Aim: Copy out every line of the records below without any changes, omitting the picture lines.

Stored records
*-*-*

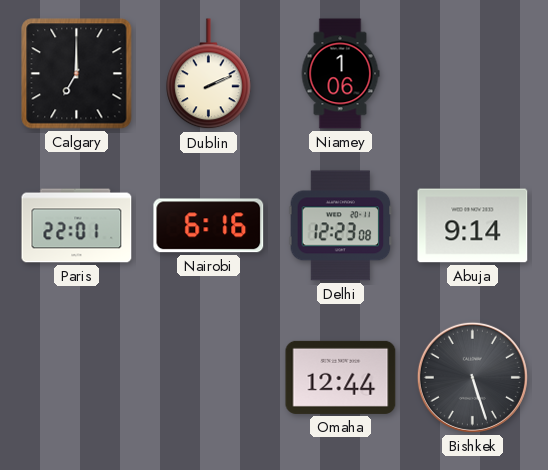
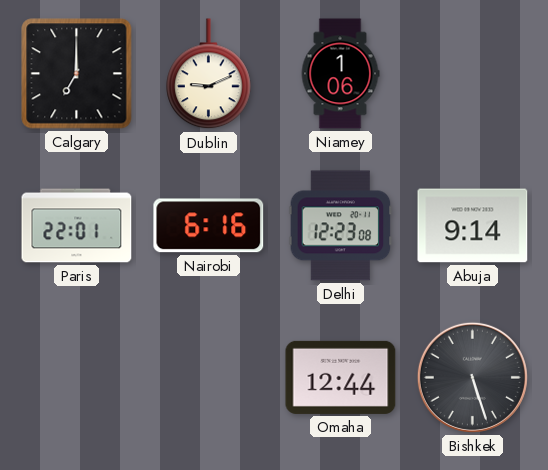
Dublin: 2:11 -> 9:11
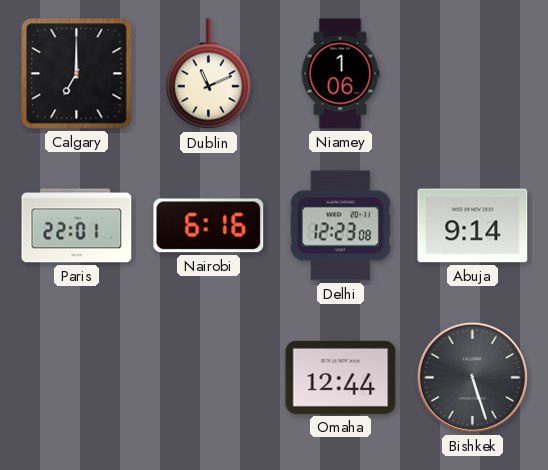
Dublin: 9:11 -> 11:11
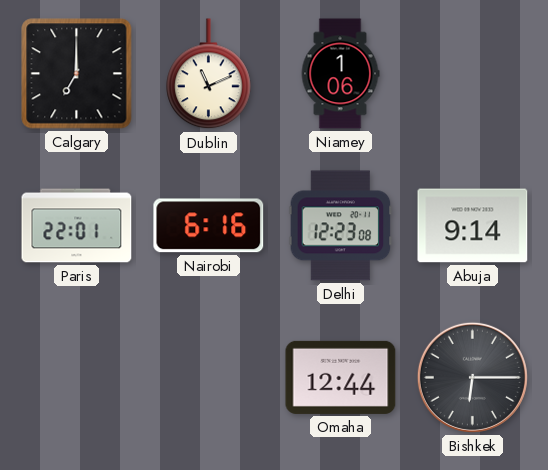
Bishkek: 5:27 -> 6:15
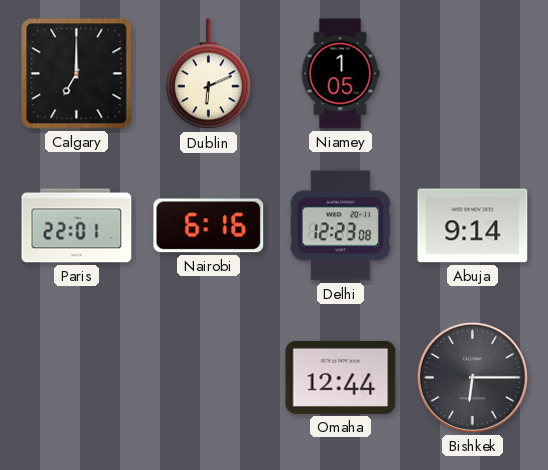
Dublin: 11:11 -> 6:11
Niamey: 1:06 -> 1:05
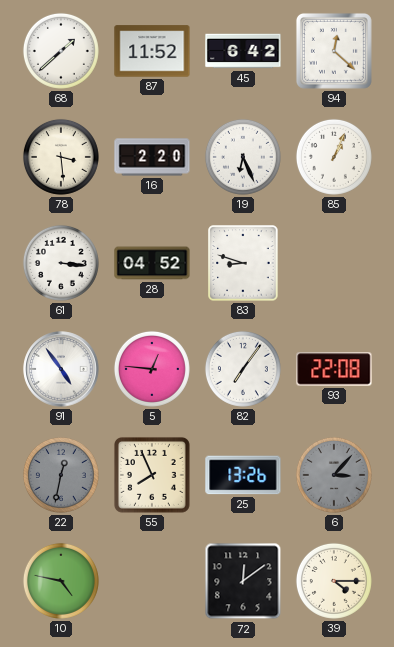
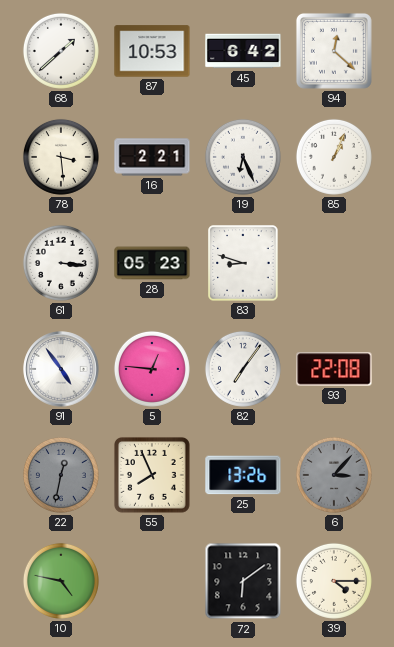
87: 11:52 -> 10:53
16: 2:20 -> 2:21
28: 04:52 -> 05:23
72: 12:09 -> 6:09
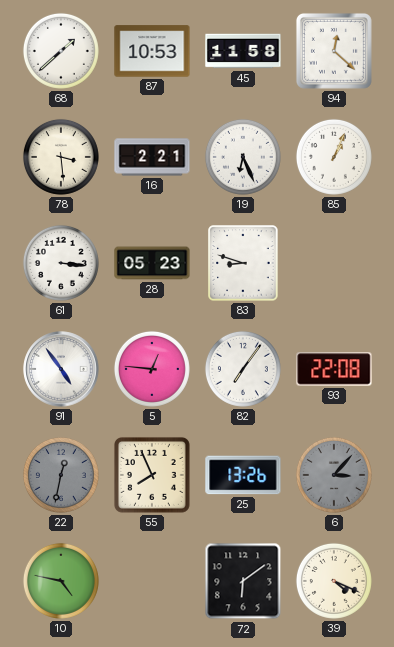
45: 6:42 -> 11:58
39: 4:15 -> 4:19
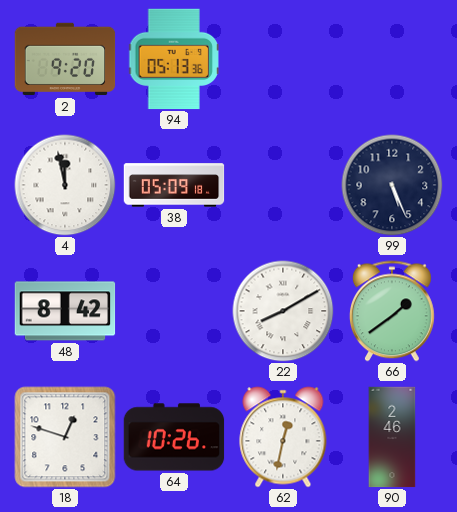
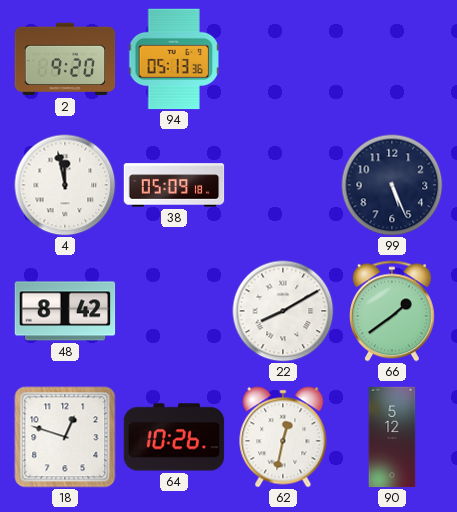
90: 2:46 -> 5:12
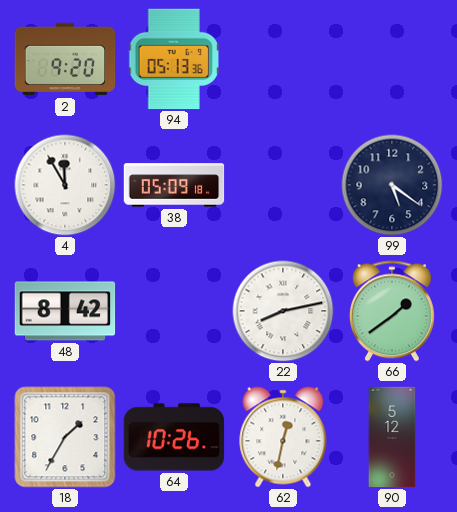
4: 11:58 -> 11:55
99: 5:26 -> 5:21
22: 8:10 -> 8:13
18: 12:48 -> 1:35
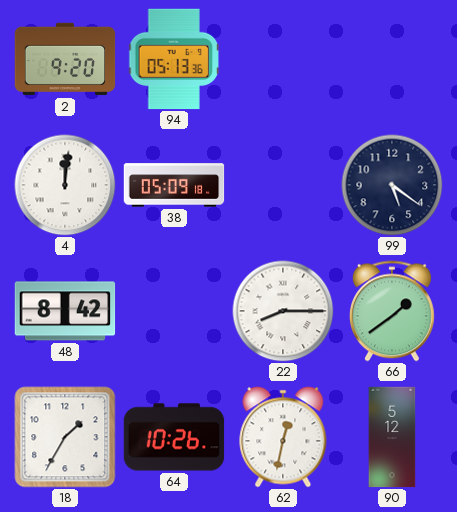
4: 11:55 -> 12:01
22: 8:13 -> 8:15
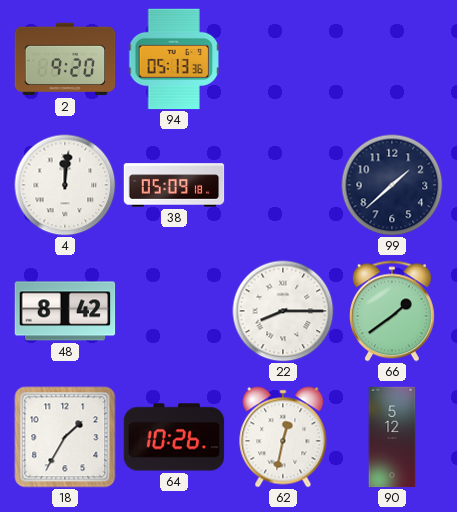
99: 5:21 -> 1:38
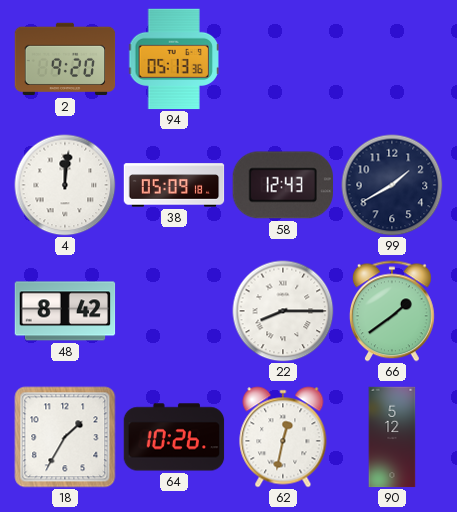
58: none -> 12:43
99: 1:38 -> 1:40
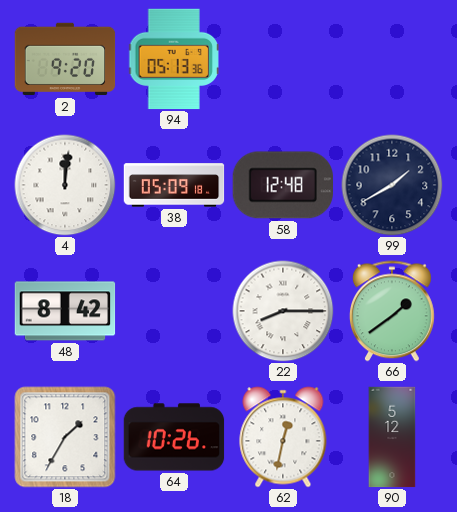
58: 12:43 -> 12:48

*-*-*

Answer for the task:
Dublin: 2:11 -> 9:11
Dublin: 9:11 -> 11:11
Bishkek: 5:27 -> 6:15
Dublin: 11:11 -> 6:11
Niamey: 1:06 -> 1:05
87: 11:52 -> 10:53
16: 2:20 -> 2:21
28: 04:52 -> 05:23
72: 12:09 -> 6:09
45: 6:42 -> 11:58
39: 4:15 -> 4:19
90: 2:46 -> 5:12
4: 11:58 -> 11:55
99: 5:26 -> 5:21
22: 8:10 -> 8:13
18: 12:48 -> 1:35
4: 11:55 -> 12:01
22: 8:13 -> 8:15
99: 5:21 -> 1:38
58: none -> 12:43
99: 1:38 -> 1:40
58: 12:43 -> 12:48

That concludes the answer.